┌──

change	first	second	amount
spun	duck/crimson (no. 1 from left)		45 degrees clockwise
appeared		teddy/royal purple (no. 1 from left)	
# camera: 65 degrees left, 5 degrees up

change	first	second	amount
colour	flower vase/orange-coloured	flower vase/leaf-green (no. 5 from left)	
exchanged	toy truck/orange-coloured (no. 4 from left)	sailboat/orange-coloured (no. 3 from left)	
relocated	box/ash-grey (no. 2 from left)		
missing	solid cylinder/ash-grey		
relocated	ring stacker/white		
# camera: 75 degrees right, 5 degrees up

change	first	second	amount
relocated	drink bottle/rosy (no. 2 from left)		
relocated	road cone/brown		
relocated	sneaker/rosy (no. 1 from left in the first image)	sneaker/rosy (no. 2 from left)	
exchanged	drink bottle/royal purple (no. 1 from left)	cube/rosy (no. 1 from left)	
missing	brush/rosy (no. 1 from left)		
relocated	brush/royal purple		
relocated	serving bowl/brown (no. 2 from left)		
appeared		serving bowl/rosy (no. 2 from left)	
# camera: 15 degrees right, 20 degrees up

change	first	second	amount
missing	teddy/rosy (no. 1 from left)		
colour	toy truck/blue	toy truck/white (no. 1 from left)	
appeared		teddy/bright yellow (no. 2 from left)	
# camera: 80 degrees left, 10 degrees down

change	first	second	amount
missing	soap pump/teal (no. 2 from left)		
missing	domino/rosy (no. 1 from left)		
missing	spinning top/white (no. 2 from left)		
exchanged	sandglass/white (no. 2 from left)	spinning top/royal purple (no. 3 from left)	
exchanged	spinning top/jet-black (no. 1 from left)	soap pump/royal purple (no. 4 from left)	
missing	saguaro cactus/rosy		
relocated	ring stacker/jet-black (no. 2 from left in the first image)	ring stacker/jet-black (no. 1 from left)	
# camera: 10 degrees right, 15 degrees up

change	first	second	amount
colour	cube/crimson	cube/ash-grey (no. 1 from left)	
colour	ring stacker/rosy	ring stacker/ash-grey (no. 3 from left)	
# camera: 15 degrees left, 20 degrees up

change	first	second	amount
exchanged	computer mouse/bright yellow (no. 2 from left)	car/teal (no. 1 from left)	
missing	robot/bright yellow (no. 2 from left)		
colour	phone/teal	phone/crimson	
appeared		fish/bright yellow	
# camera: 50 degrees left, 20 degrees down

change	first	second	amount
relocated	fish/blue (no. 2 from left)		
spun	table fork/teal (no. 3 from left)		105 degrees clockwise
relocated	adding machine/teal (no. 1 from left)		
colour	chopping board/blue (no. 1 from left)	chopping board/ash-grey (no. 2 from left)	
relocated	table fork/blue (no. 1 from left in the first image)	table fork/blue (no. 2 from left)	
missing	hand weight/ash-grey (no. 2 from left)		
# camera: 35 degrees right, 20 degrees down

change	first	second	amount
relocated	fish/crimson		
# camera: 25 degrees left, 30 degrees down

└──

▶ **WHAT THE TASK ASKS**: The reply must contain each line of the material, reproduced faithfully.

▶ **WRITTEN SOLUTION**:
change	first	second	amount
spun	duck/crimson (no. 1 from left)		45 degrees clockwise
appeared		teddy/royal purple (no. 1 from left)	
# camera: 65 degrees left, 5 degrees up

change	first	second	amount
colour	flower vase/orange-coloured	flower vase/leaf-green (no. 5 from left)	
exchanged	toy truck/orange-coloured (no. 4 from left)	sailboat/orange-coloured (no. 3 from left)	
relocated	box/ash-grey (no. 2 from left)		
missing	solid cylinder/ash-grey		
relocated	ring stacker/white		
# camera: 75 degrees right, 5 degrees up

change	first	second	amount
relocated	drink bottle/rosy (no. 2 from left)		
relocated	road cone/brown		
relocated	sneaker/rosy (no. 1 from left in the first image)	sneaker/rosy (no. 2 from left)	
exchanged	drink bottle/royal purple (no. 1 from left)	cube/rosy (no. 1 from left)	
missing	brush/rosy (no. 1 from left)		
relocated	brush/royal purple		
relocated	serving bowl/brown (no. 2 from left)		
appeared		serving bowl/rosy (no. 2 from left)	
# camera: 15 degrees right, 20 degrees up

change	first	second	amount
missing	teddy/rosy (no. 1 from left)		
colour	toy truck/blue	toy truck/white (no. 1 from left)	
appeared		teddy/bright yellow (no. 2 from left)	
# camera: 80 degrees left, 10 degrees down

change	first	second	amount
missing	soap pump/teal (no. 2 from left)		
missing	domino/rosy (no. 1 from left)		
missing	spinning top/white (no. 2 from left)		
exchanged	sandglass/white (no. 2 from left)	spinning top/royal purple (no. 3 from left)	
exchanged	spinning top/jet-black (no. 1 from left)	soap pump/royal purple (no. 4 from left)	
missing	saguaro cactus/rosy		
relocated	ring stacker/jet-black (no. 2 from left in the first image)	ring stacker/jet-black (no. 1 from left)	
# camera: 10 degrees right, 15 degrees up

change	first	second	amount
colour	cube/crimson	cube/ash-grey (no. 1 from left)	
colour	ring stacker/rosy	ring stacker/ash-grey (no. 3 from left)	
# camera: 15 degrees left, 20 degrees up

change	first	second	amount
exchanged	computer mouse/bright yellow (no. 2 from left)	car/teal (no. 1 from left)	
missing	robot/bright yellow (no. 2 from left)		
colour	phone/teal	phone/crimson	
appeared		fish/bright yellow	
# camera: 50 degrees left, 20 degrees down

change	first	second	amount
relocated	fish/blue (no. 2 from left)		
spun	table fork/teal (no. 3 from left)		105 degrees clockwise
relocated	adding machine/teal (no. 1 from left)		
colour	chopping board/blue (no. 1 from left)	chopping board/ash-grey (no. 2 from left)	
relocated	table fork/blue (no. 1 from left in the first image)	table fork/blue (no. 2 from left)	
missing	hand weight/ash-grey (no. 2 from left)		
# camera: 35 degrees right, 20 degrees down

change	first	second	amount
relocated	fish/crimson		
# camera: 25 degrees left, 30 degrees down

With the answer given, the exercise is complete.